Copy the data exactly; pictures stay out of the copy.

#### [Raw data]

--------------------------------------------------

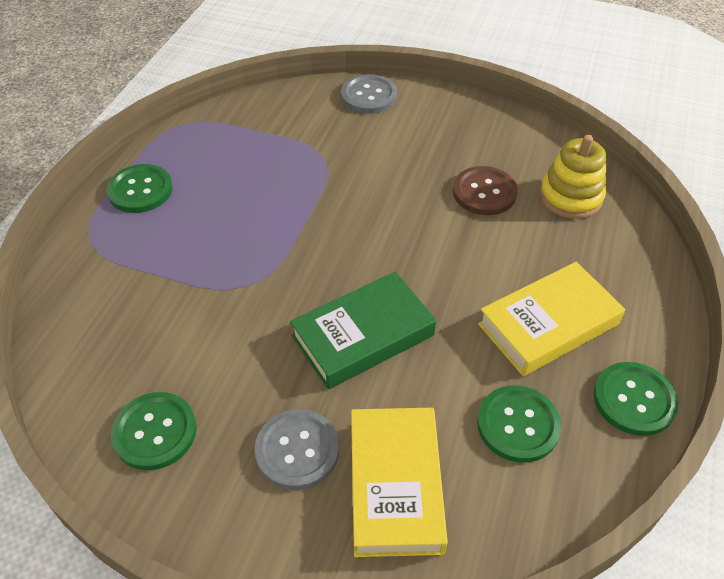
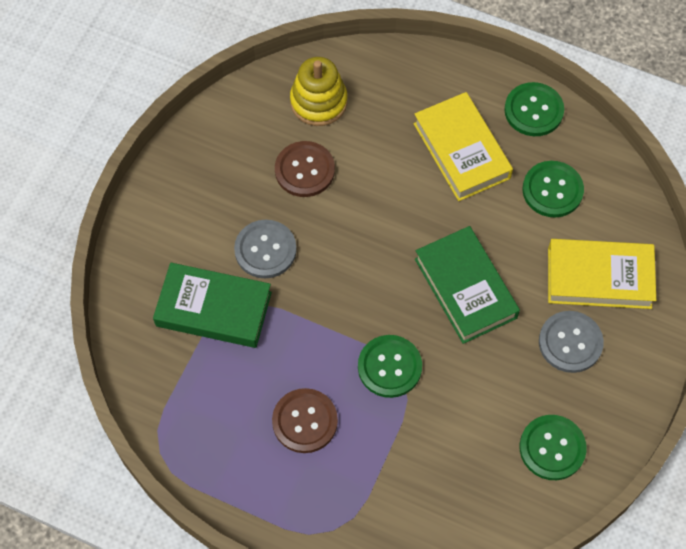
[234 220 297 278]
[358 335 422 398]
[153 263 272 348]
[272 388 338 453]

--------------------------------------------------

#### [Problem solution]
[234 220 297 278]
[358 335 422 398]
[153 263 272 348]
[272 388 338 453]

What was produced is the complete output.